## WORK TASK
Please keep to the lines below from the one with "BT101: 3.7V (plus" through the one with "D202: zener 5.1V", and restate them word for word, ends included.

## DATA TO PROCESS
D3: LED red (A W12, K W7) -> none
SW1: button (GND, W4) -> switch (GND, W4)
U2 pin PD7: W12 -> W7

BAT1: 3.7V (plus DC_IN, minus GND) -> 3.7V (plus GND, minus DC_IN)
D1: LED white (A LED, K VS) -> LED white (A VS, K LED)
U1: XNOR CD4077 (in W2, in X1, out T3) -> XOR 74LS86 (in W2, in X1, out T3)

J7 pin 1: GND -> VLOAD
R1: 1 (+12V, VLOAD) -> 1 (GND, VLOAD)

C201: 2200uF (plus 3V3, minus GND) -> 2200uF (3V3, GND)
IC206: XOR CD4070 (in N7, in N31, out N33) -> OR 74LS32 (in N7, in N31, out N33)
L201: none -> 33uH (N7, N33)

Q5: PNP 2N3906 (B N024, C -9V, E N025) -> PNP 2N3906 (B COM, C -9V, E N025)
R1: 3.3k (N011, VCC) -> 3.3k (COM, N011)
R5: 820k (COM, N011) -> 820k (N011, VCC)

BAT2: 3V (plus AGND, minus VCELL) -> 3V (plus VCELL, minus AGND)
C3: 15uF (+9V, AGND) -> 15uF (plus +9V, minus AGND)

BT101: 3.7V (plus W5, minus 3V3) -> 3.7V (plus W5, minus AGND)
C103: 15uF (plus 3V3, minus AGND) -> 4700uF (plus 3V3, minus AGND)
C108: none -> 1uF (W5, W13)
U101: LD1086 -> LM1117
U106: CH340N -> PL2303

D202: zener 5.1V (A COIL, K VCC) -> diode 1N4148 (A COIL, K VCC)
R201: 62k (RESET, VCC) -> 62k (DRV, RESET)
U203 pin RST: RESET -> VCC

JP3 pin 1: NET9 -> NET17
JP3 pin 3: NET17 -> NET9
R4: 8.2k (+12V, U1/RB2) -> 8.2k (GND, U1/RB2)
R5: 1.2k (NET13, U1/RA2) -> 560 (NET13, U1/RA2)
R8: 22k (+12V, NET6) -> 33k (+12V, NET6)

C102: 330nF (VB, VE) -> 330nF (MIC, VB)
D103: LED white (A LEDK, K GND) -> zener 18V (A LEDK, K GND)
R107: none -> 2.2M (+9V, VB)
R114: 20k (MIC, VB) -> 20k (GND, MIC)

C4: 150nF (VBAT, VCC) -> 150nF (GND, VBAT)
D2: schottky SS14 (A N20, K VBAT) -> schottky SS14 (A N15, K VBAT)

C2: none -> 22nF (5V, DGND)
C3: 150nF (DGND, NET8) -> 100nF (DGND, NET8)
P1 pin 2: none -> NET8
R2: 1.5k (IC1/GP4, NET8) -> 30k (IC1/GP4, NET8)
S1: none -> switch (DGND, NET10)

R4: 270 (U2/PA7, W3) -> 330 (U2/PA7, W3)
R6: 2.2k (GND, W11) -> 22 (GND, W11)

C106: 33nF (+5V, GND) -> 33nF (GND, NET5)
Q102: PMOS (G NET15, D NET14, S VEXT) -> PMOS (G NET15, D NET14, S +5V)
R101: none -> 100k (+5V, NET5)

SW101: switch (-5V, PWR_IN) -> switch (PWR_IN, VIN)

## RESPONSE TO THIS TASK
BT101: 3.7V (plus W5, minus 3V3) -> 3.7V (plus W5, minus AGND)
C103: 15uF (plus 3V3, minus AGND) -> 4700uF (plus 3V3, minus AGND)
C108: none -> 1uF (W5, W13)
U101: LD1086 -> LM1117
U106: CH340N -> PL2303

D202: zener 5.1V (A COIL, K VCC) -> diode 1N4148 (A COIL, K VCC)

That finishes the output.